→ **Work order**
Starting at the line that contains "OLED2: SSD1306 -> SSD1309", write out each line exactly through the last one in the material below, and nothing more; omit all pictures.

□ □ □

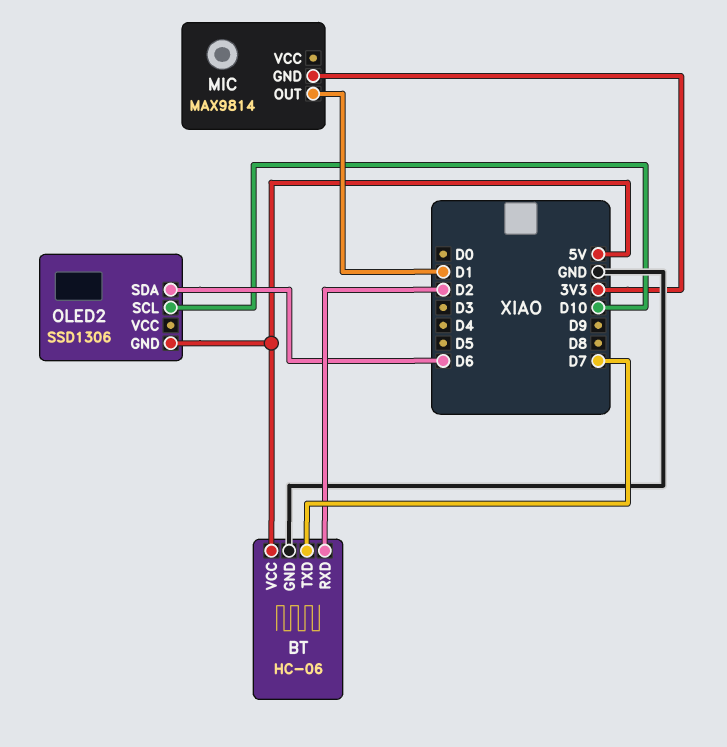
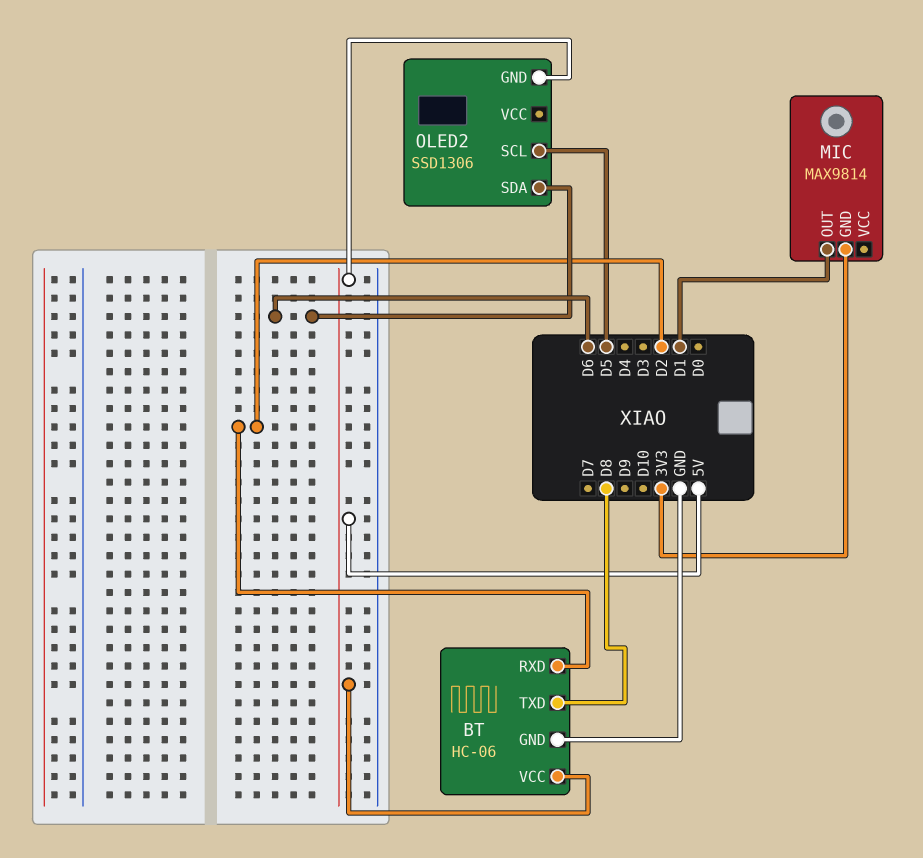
BT pin TXD: D7 -> D8
OLED2 pin SCL: D10 -> D5

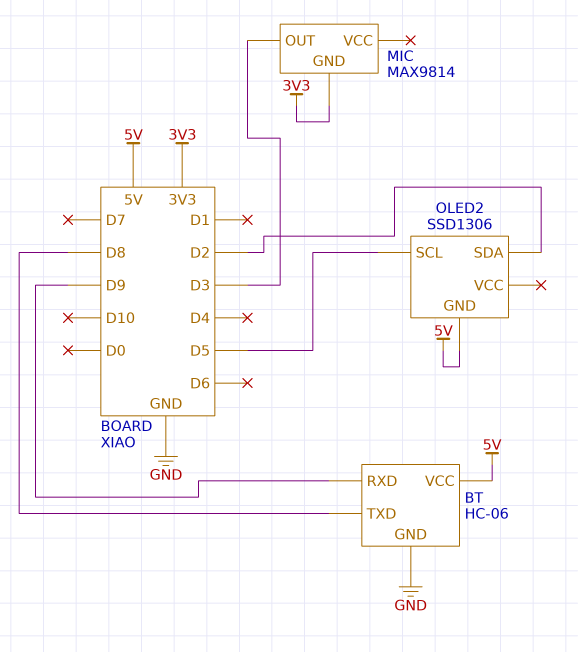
BT pin RXD: D2 -> D9
MIC pin OUT: D1 -> D3
OLED2 pin SDA: D6 -> D2

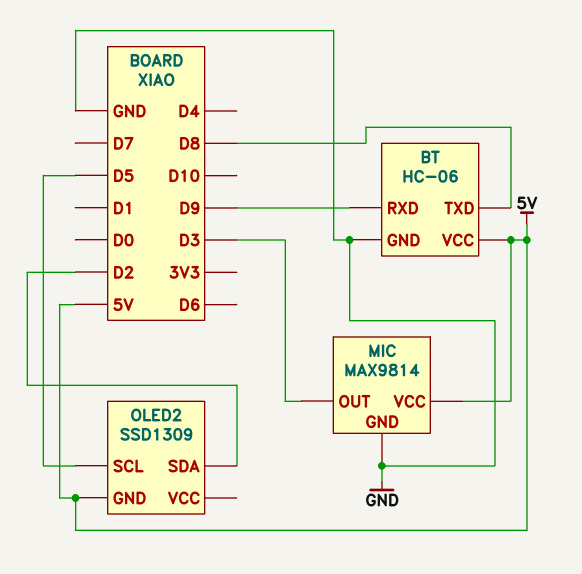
MIC pin GND: 3V3 -> GND
MIC pin VCC: none -> 5V
OLED2: SSD1306 -> SSD1309

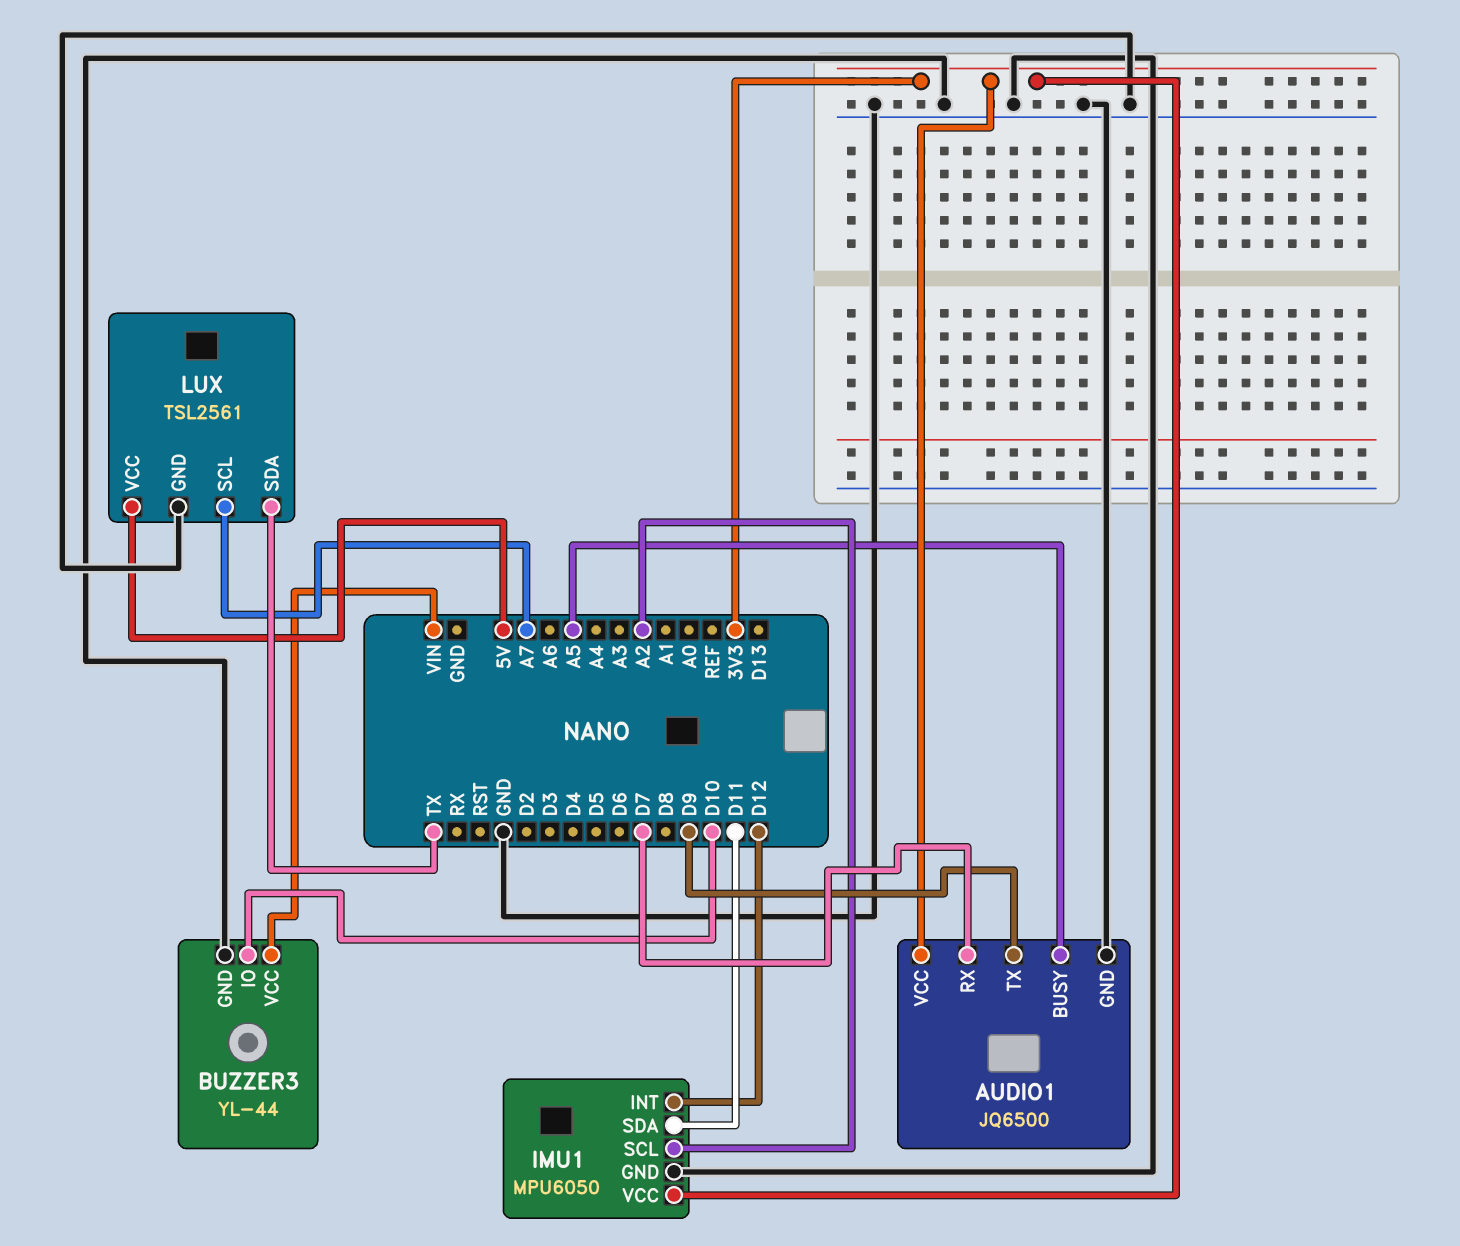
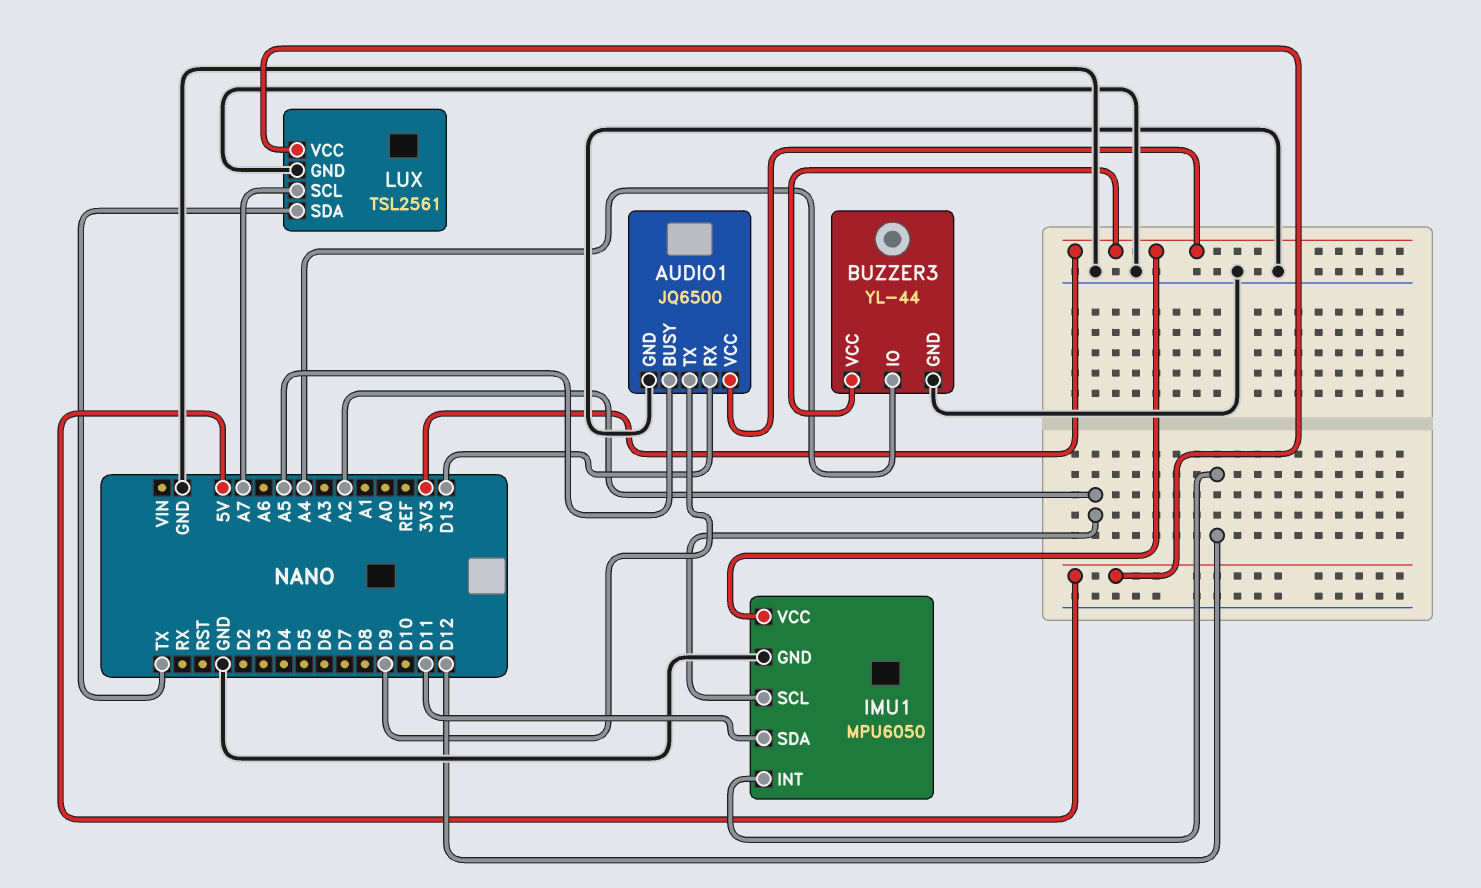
AUDIO1 pin RX: D7 -> D13
BUZZER3 pin IO: D10 -> A4
BUZZER3 pin VCC: VIN -> 3V3

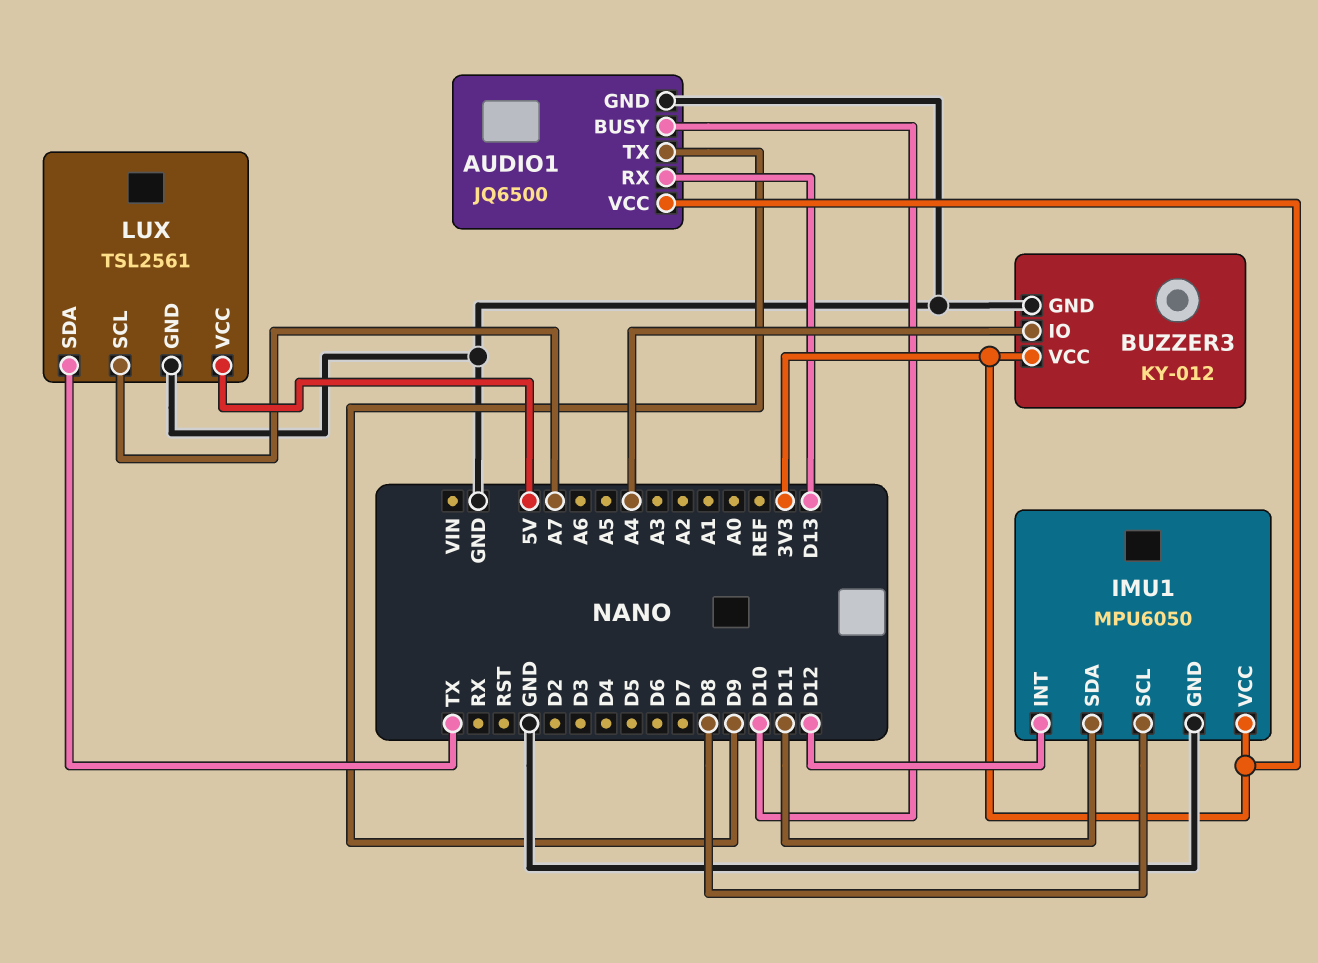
AUDIO1 pin BUSY: A5 -> D10
BUZZER3: YL-44 -> KY-012
IMU1 pin SCL: A2 -> D8

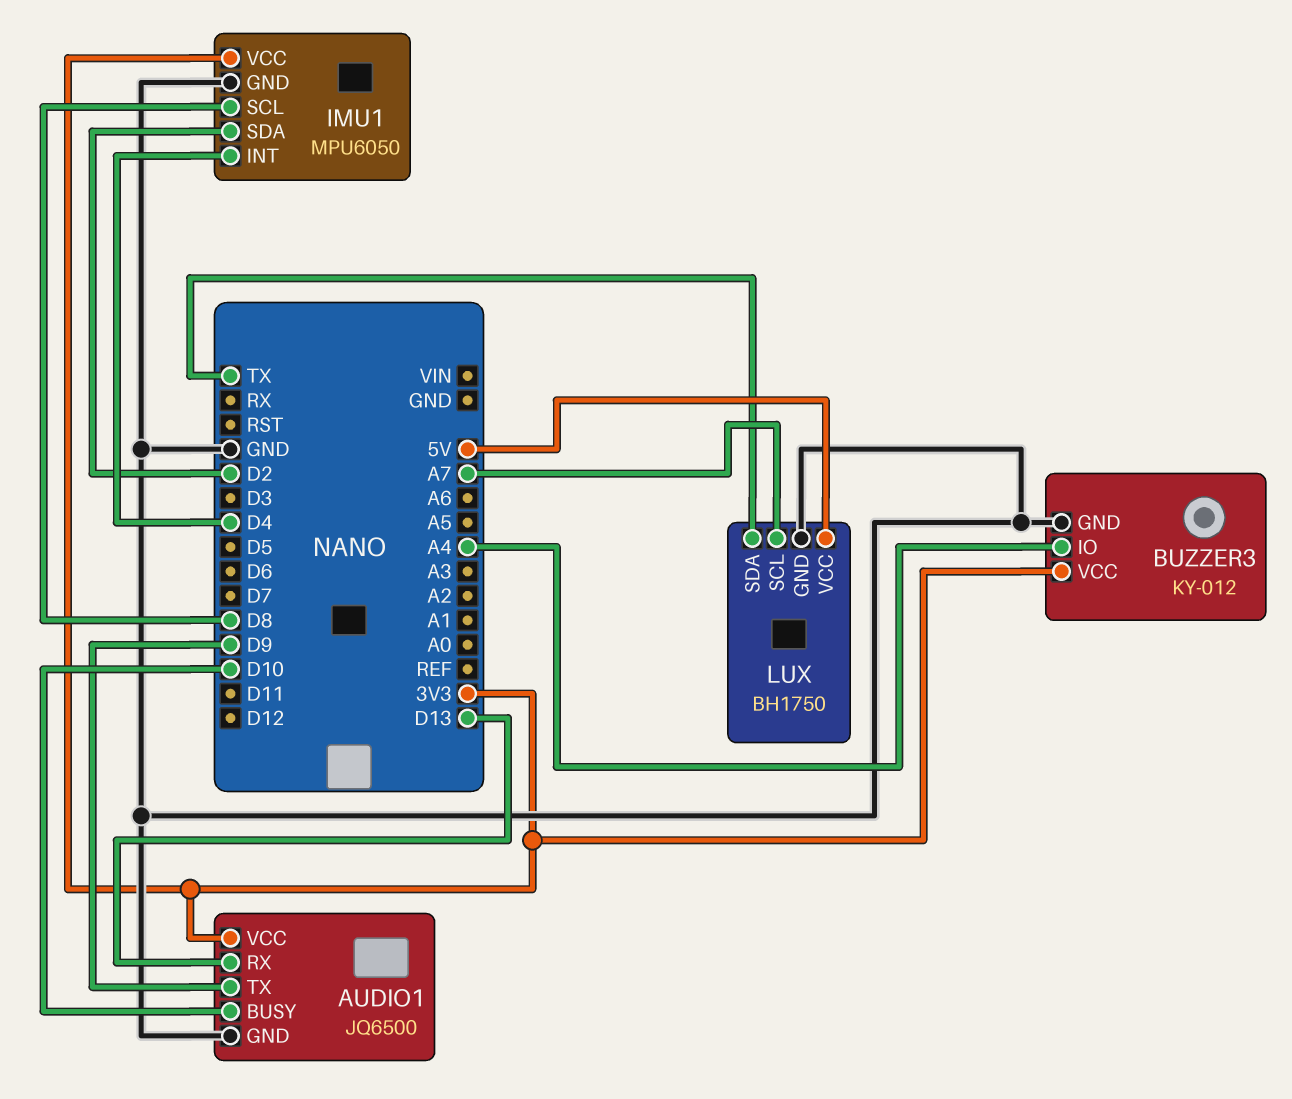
IMU1 pin INT: D12 -> D4
IMU1 pin SDA: D11 -> D2
LUX: TSL2561 -> BH1750

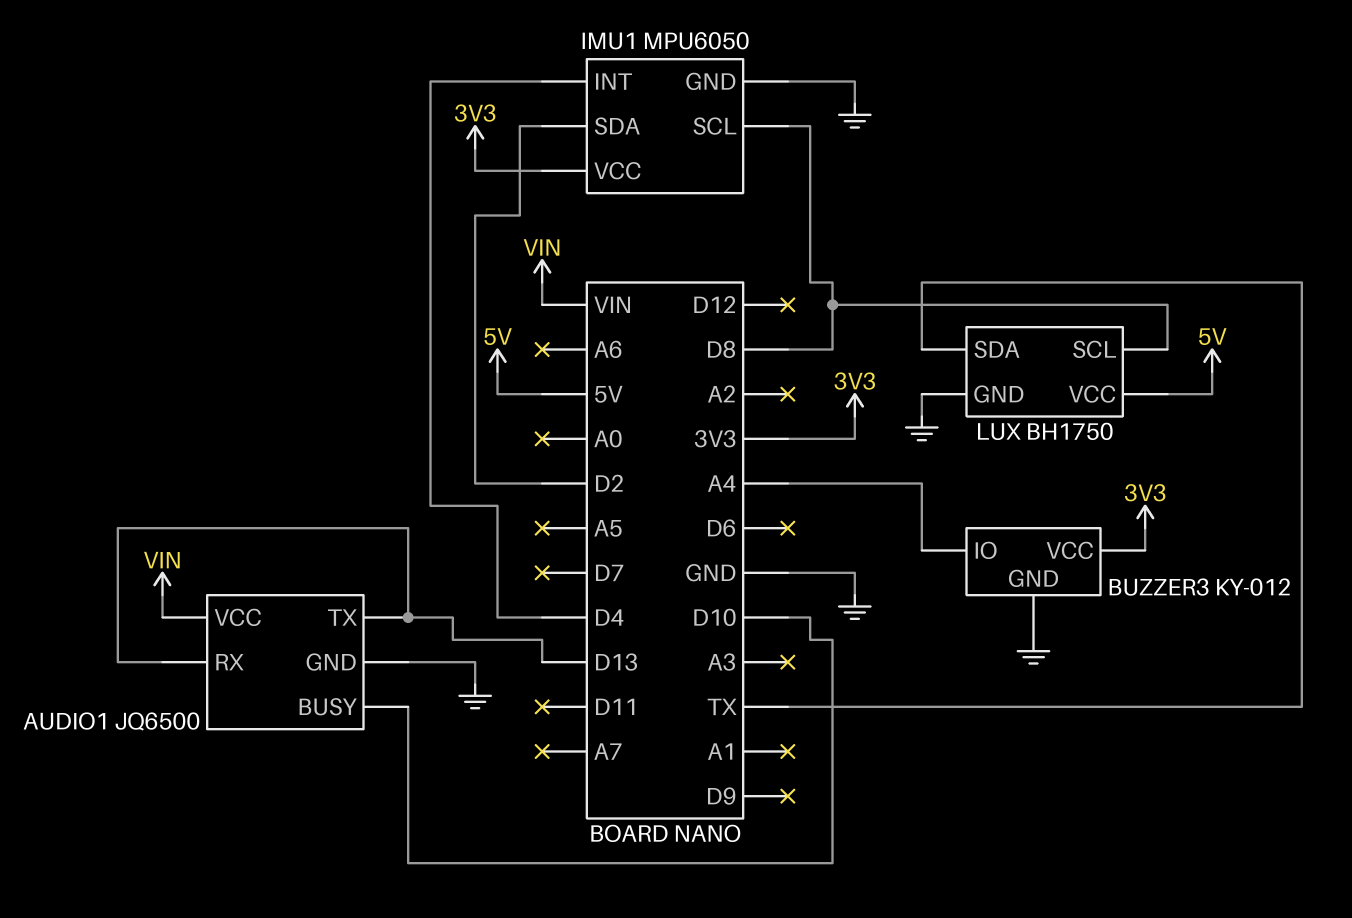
AUDIO1 pin TX: D9 -> D13
AUDIO1 pin VCC: 3V3 -> VIN
LUX pin SCL: A7 -> D8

□ □ □

→ **Task result**
OLED2: SSD1306 -> SSD1309

AUDIO1 pin RX: D7 -> D13
BUZZER3 pin IO: D10 -> A4
BUZZER3 pin VCC: VIN -> 3V3

AUDIO1 pin BUSY: A5 -> D10
BUZZER3: YL-44 -> KY-012
IMU1 pin SCL: A2 -> D8

IMU1 pin INT: D12 -> D4
IMU1 pin SDA: D11 -> D2
LUX: TSL2561 -> BH1750

AUDIO1 pin TX: D9 -> D13
AUDIO1 pin VCC: 3V3 -> VIN
LUX pin SCL: A7 -> D8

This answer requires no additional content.